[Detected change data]
+++
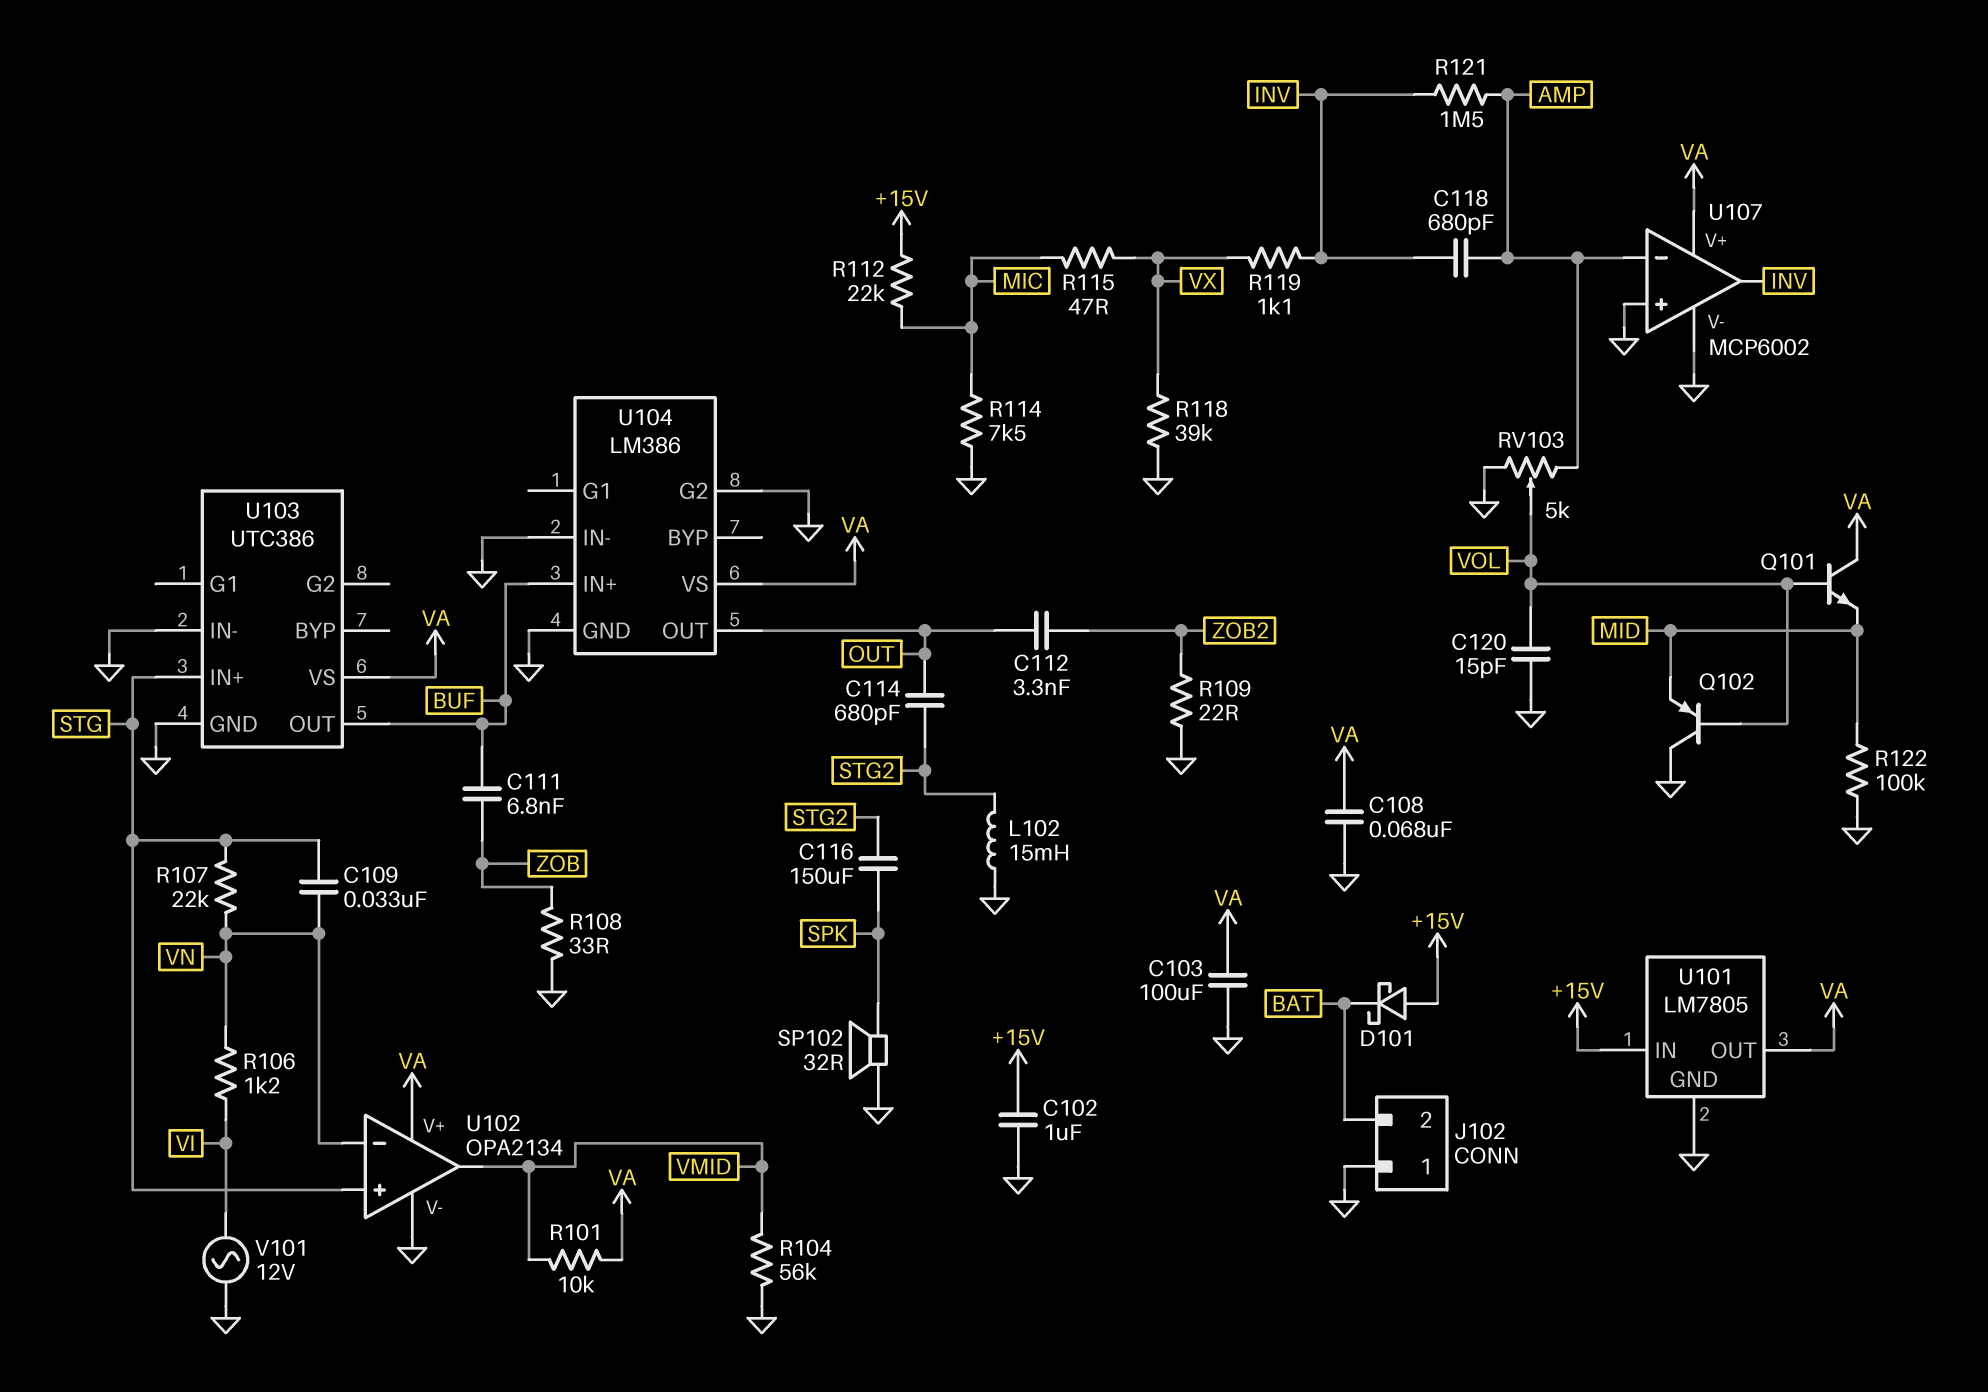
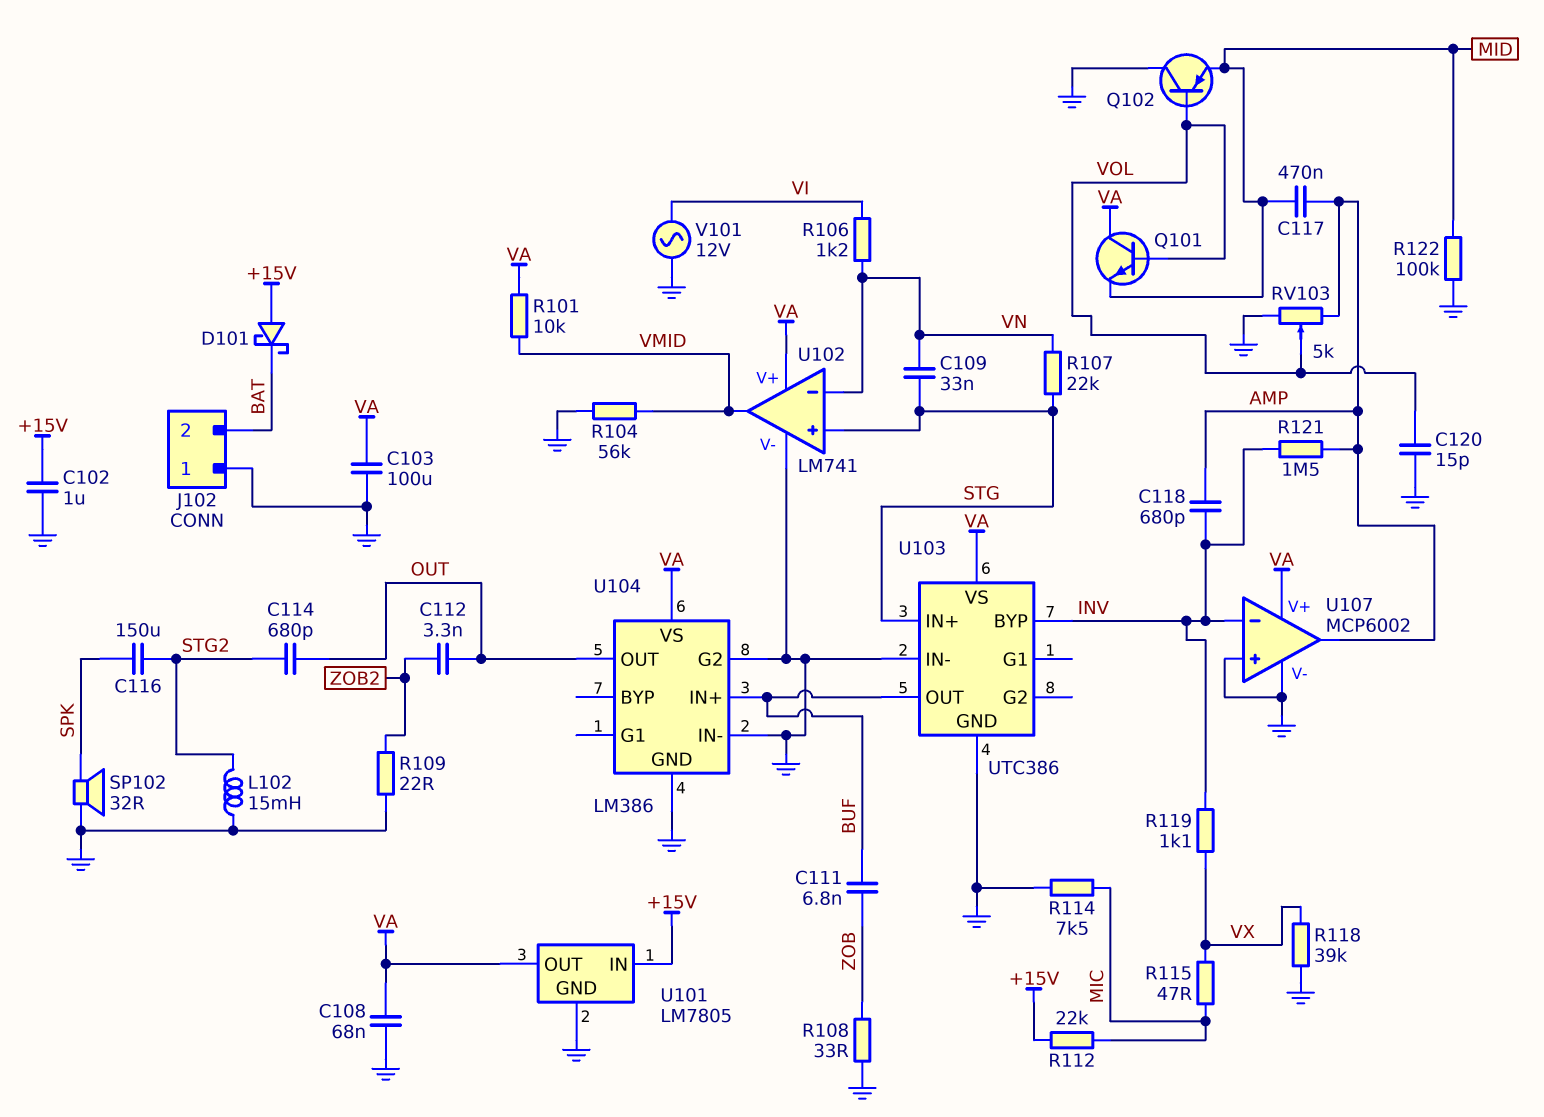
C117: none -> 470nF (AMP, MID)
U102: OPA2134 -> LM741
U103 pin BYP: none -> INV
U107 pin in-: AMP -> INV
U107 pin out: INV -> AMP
+++
Go through the lines above and write each one out verbatim, skipping the pictures.

**Solution to this exercise**
C117: none -> 470nF (AMP, MID)
U102: OPA2134 -> LM741
U103 pin BYP: none -> INV
U107 pin in-: AMP -> INV
U107 pin out: INV -> AMP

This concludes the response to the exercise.